[Stored data]

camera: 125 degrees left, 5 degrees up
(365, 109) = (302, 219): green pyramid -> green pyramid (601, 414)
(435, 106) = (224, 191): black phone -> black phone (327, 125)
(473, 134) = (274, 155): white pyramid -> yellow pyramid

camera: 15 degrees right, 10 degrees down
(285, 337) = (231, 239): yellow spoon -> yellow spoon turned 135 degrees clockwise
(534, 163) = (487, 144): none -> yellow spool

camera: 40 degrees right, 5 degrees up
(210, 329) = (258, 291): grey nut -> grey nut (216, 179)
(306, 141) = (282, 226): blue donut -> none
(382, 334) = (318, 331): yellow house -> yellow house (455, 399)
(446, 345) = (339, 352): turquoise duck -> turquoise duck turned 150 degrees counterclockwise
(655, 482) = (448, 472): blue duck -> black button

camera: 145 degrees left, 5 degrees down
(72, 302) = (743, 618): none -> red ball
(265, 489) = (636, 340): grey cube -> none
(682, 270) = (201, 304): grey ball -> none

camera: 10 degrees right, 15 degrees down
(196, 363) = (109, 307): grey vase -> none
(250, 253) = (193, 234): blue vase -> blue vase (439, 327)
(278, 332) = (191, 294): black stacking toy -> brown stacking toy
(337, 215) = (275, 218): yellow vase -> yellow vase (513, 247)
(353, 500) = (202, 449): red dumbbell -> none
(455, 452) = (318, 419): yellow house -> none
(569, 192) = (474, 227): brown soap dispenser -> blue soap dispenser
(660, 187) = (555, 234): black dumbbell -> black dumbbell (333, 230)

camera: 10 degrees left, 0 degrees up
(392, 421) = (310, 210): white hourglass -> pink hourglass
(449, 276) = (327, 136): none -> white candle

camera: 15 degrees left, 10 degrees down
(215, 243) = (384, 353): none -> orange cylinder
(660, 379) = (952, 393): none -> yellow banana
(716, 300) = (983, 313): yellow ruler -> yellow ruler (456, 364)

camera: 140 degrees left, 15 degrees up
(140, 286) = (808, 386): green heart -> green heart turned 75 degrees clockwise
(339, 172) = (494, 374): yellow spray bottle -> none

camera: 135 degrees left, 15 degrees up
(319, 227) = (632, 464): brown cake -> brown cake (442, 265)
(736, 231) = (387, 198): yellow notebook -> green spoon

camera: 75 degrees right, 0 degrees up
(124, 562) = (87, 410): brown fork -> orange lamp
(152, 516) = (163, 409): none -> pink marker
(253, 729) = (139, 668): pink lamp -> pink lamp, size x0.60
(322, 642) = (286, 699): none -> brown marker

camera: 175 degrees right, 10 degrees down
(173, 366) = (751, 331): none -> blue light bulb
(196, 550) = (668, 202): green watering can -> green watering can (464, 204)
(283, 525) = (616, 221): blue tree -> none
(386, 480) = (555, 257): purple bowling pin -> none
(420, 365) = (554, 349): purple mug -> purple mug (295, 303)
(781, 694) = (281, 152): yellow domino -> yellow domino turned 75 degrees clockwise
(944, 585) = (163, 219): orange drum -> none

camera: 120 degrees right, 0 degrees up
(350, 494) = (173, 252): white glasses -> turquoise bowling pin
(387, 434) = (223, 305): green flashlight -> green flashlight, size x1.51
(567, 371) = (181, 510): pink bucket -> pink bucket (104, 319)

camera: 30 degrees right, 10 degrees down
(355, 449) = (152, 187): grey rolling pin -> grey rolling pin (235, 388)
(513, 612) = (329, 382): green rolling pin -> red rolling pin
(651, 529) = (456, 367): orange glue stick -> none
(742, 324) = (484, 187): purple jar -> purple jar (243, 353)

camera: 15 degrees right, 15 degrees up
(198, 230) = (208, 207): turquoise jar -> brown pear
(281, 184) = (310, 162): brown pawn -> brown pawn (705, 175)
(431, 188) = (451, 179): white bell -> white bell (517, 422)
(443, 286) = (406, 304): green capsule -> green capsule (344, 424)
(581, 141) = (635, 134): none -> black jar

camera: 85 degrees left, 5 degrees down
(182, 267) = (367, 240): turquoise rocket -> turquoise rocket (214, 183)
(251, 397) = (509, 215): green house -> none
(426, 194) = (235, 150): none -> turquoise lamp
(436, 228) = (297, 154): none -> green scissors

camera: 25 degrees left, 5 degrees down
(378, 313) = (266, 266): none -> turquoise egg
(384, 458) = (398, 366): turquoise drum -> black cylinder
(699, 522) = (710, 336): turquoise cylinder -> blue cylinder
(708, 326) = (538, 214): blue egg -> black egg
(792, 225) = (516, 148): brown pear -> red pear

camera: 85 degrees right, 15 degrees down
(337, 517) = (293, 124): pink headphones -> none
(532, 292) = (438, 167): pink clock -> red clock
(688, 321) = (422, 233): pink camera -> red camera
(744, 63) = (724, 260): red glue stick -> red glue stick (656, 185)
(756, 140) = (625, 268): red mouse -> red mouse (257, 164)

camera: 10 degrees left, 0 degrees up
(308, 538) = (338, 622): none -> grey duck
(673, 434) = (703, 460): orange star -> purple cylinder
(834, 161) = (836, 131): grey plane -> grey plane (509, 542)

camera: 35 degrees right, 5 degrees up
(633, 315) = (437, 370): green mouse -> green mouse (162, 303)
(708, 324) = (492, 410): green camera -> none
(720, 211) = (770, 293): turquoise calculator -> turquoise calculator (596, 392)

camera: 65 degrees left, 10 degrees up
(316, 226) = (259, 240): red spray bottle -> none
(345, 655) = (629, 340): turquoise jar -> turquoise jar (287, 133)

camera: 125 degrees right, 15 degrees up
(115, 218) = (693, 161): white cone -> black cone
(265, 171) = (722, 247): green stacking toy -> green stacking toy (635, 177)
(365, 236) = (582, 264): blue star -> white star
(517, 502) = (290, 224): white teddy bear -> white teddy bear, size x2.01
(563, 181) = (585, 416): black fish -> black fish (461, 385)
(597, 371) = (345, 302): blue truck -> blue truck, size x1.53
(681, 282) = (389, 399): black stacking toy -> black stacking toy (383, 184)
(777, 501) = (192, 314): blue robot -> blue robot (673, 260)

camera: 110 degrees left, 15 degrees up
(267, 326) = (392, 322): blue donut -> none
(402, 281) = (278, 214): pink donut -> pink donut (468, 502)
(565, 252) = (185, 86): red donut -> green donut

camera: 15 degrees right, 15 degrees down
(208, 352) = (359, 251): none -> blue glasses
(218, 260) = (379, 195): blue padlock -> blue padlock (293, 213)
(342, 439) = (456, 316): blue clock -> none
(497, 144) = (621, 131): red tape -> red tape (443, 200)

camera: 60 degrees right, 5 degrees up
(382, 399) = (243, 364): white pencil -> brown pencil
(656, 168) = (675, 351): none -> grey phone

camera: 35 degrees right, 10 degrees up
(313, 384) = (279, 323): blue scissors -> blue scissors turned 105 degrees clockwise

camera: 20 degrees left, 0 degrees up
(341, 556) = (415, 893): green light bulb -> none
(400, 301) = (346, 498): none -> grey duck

#### EXERCISE BRIEF
If a line in the entries above contains the word "turquoise", copy it.

#### OUTPUT FOR THIS TASK
(446, 345) = (339, 352): turquoise duck -> turquoise duck turned 150 degrees counterclockwise
(350, 494) = (173, 252): white glasses -> turquoise bowling pin
(198, 230) = (208, 207): turquoise jar -> brown pear
(182, 267) = (367, 240): turquoise rocket -> turquoise rocket (214, 183)
(426, 194) = (235, 150): none -> turquoise lamp
(378, 313) = (266, 266): none -> turquoise egg
(384, 458) = (398, 366): turquoise drum -> black cylinder
(699, 522) = (710, 336): turquoise cylinder -> blue cylinder
(720, 211) = (770, 293): turquoise calculator -> turquoise calculator (596, 392)
(345, 655) = (629, 340): turquoise jar -> turquoise jar (287, 133)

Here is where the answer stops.